What this task involves
Return each line of the records that includes the string "kern".

Excerpted records
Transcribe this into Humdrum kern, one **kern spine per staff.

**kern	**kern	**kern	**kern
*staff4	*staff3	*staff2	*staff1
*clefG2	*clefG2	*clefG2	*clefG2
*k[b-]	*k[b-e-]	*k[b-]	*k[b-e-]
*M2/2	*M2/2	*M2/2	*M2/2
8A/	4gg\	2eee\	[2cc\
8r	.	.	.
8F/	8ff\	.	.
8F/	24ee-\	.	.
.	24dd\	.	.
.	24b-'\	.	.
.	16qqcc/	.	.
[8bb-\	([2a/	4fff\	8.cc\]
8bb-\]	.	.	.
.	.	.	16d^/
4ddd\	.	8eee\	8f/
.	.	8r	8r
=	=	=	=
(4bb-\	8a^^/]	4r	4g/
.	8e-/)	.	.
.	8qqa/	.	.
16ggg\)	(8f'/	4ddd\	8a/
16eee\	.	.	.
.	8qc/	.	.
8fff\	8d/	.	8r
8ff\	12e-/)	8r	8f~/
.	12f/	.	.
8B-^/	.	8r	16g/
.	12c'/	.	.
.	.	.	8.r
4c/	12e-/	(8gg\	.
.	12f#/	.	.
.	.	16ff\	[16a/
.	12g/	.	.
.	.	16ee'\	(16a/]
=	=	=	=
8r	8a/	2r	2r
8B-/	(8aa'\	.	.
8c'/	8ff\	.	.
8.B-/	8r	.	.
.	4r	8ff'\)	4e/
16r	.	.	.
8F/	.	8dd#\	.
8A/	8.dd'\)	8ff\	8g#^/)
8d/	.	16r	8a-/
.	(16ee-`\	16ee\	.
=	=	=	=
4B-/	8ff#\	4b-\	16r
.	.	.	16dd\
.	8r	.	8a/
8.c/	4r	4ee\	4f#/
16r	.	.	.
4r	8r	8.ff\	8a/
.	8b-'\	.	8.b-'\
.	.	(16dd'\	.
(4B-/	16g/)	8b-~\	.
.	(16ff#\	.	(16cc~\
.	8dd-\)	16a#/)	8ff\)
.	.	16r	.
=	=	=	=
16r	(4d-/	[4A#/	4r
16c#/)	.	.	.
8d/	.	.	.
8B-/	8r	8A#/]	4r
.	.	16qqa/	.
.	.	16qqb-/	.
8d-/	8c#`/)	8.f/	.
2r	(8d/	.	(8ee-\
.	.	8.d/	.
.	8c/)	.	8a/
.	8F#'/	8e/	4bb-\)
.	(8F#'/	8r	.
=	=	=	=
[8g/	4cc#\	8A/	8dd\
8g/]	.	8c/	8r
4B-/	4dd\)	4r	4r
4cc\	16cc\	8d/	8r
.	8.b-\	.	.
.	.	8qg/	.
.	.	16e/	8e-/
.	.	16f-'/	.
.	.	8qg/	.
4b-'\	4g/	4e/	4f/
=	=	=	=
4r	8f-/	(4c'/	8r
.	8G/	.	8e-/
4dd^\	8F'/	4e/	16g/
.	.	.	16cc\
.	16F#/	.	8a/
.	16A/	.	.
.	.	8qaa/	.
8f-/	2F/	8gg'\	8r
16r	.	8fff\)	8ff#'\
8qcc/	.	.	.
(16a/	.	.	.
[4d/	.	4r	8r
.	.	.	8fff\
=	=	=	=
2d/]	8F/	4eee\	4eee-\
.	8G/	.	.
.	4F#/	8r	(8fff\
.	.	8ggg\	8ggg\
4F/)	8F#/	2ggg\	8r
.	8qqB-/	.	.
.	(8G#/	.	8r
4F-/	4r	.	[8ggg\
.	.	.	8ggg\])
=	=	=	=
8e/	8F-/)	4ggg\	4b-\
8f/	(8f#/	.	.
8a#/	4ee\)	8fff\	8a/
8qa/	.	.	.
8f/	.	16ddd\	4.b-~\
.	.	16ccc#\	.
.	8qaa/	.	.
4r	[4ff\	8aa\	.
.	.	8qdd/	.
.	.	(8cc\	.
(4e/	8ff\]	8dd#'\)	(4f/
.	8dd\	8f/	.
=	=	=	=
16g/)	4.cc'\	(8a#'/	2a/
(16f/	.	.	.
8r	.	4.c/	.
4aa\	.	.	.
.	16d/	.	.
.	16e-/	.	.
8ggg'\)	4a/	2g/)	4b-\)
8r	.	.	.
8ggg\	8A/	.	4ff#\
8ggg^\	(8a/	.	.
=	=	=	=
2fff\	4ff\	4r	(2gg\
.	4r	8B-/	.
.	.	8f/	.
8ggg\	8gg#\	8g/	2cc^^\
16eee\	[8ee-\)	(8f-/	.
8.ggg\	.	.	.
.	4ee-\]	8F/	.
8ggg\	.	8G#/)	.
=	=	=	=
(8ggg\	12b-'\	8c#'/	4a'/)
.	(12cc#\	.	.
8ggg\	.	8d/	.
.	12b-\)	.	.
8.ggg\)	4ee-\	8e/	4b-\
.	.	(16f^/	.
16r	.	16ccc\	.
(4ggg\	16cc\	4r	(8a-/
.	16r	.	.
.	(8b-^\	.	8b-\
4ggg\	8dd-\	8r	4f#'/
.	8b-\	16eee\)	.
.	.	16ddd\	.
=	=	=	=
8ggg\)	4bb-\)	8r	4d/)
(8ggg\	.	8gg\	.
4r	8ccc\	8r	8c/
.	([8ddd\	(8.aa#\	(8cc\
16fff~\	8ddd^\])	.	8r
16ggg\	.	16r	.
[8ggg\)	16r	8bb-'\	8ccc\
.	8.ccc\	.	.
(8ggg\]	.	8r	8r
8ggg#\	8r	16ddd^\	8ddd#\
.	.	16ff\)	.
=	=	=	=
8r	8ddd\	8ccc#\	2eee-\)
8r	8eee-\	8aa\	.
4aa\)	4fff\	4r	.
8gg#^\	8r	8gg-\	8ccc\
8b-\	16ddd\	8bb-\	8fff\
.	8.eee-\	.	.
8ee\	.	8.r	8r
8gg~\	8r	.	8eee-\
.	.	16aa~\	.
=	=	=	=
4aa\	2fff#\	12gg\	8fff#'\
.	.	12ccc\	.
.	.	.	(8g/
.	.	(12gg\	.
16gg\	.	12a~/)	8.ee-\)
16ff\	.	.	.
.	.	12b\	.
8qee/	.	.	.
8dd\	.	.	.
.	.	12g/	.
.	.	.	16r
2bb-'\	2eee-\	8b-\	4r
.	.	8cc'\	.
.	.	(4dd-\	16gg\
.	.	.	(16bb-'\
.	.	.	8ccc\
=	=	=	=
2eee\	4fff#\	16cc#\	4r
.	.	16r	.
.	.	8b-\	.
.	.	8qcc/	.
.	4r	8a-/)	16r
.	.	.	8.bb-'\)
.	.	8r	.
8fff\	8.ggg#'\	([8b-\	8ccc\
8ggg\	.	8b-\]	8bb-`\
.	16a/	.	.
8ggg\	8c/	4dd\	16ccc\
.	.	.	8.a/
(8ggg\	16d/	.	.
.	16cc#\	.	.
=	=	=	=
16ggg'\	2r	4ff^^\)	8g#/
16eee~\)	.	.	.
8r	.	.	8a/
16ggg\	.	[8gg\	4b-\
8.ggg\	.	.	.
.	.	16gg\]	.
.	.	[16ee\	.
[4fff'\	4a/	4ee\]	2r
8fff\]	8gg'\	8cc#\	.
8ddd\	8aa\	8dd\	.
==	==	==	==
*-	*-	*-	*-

Task solution
Transcribe this into Humdrum kern, one **kern spine per staff.
**kern	**kern	**kern	**kern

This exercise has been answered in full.